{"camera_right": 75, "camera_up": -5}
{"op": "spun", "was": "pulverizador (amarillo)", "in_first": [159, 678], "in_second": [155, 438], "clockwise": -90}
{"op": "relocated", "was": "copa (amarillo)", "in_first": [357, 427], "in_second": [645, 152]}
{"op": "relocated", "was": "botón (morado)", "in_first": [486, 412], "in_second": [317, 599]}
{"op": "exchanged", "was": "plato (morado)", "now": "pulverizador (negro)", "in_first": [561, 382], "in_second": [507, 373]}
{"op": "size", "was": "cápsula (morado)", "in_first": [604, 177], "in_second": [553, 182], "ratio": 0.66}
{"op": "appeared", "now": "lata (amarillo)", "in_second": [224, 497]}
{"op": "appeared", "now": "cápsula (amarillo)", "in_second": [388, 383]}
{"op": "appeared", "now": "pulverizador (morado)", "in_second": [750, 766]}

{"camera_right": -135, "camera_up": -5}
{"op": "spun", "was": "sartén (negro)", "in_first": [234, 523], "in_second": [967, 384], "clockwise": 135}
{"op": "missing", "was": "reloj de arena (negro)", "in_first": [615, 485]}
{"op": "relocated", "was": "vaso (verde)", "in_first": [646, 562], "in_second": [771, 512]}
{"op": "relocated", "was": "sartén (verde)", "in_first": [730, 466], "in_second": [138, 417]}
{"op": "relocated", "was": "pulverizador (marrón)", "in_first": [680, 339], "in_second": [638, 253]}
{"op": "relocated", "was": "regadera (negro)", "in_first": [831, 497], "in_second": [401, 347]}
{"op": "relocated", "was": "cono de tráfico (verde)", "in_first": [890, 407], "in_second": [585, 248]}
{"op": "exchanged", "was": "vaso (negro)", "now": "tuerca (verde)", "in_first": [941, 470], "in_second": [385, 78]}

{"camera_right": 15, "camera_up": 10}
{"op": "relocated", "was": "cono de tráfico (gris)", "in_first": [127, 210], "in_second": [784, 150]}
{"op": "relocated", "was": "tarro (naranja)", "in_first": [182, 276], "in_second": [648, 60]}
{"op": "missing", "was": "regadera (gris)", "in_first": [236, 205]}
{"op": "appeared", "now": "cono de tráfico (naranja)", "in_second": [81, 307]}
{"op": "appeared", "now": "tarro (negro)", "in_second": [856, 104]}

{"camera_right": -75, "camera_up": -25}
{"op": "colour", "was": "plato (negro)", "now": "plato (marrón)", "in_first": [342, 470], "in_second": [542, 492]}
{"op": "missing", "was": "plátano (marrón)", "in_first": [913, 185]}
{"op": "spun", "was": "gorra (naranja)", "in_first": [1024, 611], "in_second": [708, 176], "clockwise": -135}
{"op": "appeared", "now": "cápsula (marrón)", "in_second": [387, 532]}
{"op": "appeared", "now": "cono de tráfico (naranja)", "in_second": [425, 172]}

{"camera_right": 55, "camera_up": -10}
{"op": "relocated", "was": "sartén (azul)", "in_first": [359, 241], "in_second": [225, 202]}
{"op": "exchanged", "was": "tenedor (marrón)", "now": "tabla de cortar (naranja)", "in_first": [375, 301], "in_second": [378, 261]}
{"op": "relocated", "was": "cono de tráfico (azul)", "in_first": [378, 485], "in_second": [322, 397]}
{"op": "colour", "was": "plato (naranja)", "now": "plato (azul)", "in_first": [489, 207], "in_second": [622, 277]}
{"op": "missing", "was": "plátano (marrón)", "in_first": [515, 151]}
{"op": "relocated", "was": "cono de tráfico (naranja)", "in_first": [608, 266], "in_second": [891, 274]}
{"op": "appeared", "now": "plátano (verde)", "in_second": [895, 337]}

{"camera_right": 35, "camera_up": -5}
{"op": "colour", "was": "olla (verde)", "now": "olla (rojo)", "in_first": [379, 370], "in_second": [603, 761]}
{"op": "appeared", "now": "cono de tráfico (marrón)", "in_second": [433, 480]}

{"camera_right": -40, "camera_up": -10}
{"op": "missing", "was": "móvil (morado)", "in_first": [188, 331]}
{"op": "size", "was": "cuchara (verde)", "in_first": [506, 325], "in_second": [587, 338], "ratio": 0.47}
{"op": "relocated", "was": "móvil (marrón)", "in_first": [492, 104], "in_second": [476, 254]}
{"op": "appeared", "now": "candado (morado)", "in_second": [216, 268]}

**TASK DIRECTIONS:** Copy out every entry, keeping each line exactly as it is.

**ANSWER BOX:**
{"camera_right": 75, "camera_up": -5}
{"op": "spun", "was": "pulverizador (amarillo)", "in_first": [159, 678], "in_second": [155, 438], "clockwise": -90}
{"op": "relocated", "was": "copa (amarillo)", "in_first": [357, 427], "in_second": [645, 152]}
{"op": "relocated", "was": "botón (morado)", "in_first": [486, 412], "in_second": [317, 599]}
{"op": "exchanged", "was": "plato (morado)", "now": "pulverizador (negro)", "in_first": [561, 382], "in_second": [507, 373]}
{"op": "size", "was": "cápsula (morado)", "in_first": [604, 177], "in_second": [553, 182], "ratio": 0.66}
{"op": "appeared", "now": "lata (amarillo)", "in_second": [224, 497]}
{"op": "appeared", "now": "cápsula (amarillo)", "in_second": [388, 383]}
{"op": "appeared", "now": "pulverizador (morado)", "in_second": [750, 766]}

{"camera_right": -135, "camera_up": -5}
{"op": "spun", "was": "sartén (negro)", "in_first": [234, 523], "in_second": [967, 384], "clockwise": 135}
{"op": "missing", "was": "reloj de arena (negro)", "in_first": [615, 485]}
{"op": "relocated", "was": "vaso (verde)", "in_first": [646, 562], "in_second": [771, 512]}
{"op": "relocated", "was": "sartén (verde)", "in_first": [730, 466], "in_second": [138, 417]}
{"op": "relocated", "was": "pulverizador (marrón)", "in_first": [680, 339], "in_second": [638, 253]}
{"op": "relocated", "was": "regadera (negro)", "in_first": [831, 497], "in_second": [401, 347]}
{"op": "relocated", "was": "cono de tráfico (verde)", "in_first": [890, 407], "in_second": [585, 248]}
{"op": "exchanged", "was": "vaso (negro)", "now": "tuerca (verde)", "in_first": [941, 470], "in_second": [385, 78]}

{"camera_right": 15, "camera_up": 10}
{"op": "relocated", "was": "cono de tráfico (gris)", "in_first": [127, 210], "in_second": [784, 150]}
{"op": "relocated", "was": "tarro (naranja)", "in_first": [182, 276], "in_second": [648, 60]}
{"op": "missing", "was": "regadera (gris)", "in_first": [236, 205]}
{"op": "appeared", "now": "cono de tráfico (naranja)", "in_second": [81, 307]}
{"op": "appeared", "now": "tarro (negro)", "in_second": [856, 104]}

{"camera_right": -75, "camera_up": -25}
{"op": "colour", "was": "plato (negro)", "now": "plato (marrón)", "in_first": [342, 470], "in_second": [542, 492]}
{"op": "missing", "was": "plátano (marrón)", "in_first": [913, 185]}
{"op": "spun", "was": "gorra (naranja)", "in_first": [1024, 611], "in_second": [708, 176], "clockwise": -135}
{"op": "appeared", "now": "cápsula (marrón)", "in_second": [387, 532]}
{"op": "appeared", "now": "cono de tráfico (naranja)", "in_second": [425, 172]}

{"camera_right": 55, "camera_up": -10}
{"op": "relocated", "was": "sartén (azul)", "in_first": [359, 241], "in_second": [225, 202]}
{"op": "exchanged", "was": "tenedor (marrón)", "now": "tabla de cortar (naranja)", "in_first": [375, 301], "in_second": [378, 261]}
{"op": "relocated", "was": "cono de tráfico (azul)", "in_first": [378, 485], "in_second": [322, 397]}
{"op": "colour", "was": "plato (naranja)", "now": "plato (azul)", "in_first": [489, 207], "in_second": [622, 277]}
{"op": "missing", "was": "plátano (marrón)", "in_first": [515, 151]}
{"op": "relocated", "was": "cono de tráfico (naranja)", "in_first": [608, 266], "in_second": [891, 274]}
{"op": "appeared", "now": "plátano (verde)", "in_second": [895, 337]}

{"camera_right": 35, "camera_up": -5}
{"op": "colour", "was": "olla (verde)", "now": "olla (rojo)", "in_first": [379, 370], "in_second": [603, 761]}
{"op": "appeared", "now": "cono de tráfico (marrón)", "in_second": [433, 480]}

{"camera_right": -40, "camera_up": -10}
{"op": "missing", "was": "móvil (morado)", "in_first": [188, 331]}
{"op": "size", "was": "cuchara (verde)", "in_first": [506, 325], "in_second": [587, 338], "ratio": 0.47}
{"op": "relocated", "was": "móvil (marrón)", "in_first": [492, 104], "in_second": [476, 254]}
{"op": "appeared", "now": "candado (morado)", "in_second": [216, 268]}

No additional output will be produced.